Records from a data collection:

::::

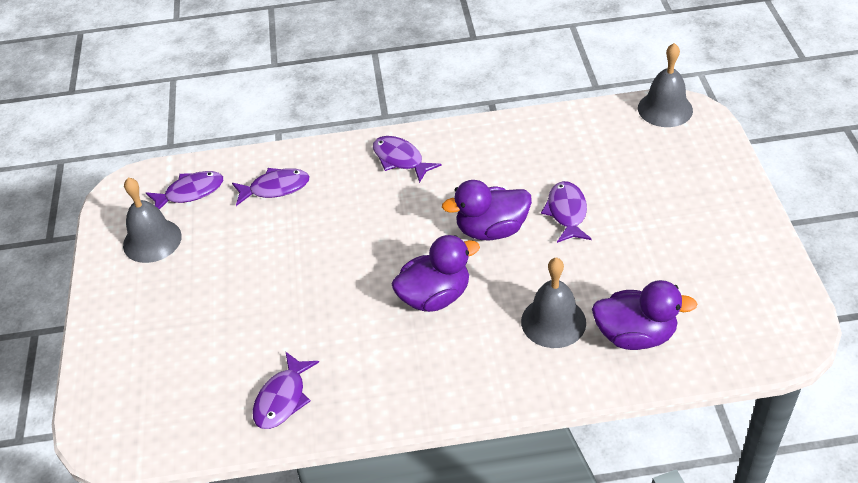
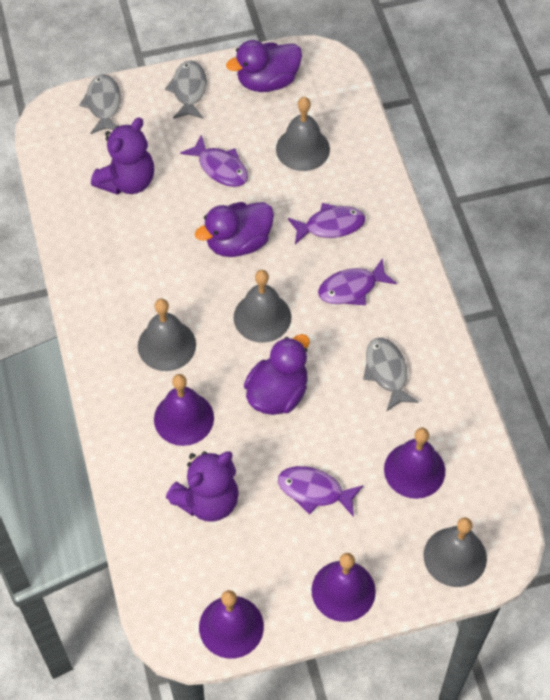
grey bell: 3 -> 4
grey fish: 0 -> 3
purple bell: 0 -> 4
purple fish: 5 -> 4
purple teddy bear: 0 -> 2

::::

This exercise asks for an exact repeat of the lines from the one holding "purple bell: 0 -> 4" through the end of the data above.

→ **Exercise solution**
purple bell: 0 -> 4
purple fish: 5 -> 4
purple teddy bear: 0 -> 2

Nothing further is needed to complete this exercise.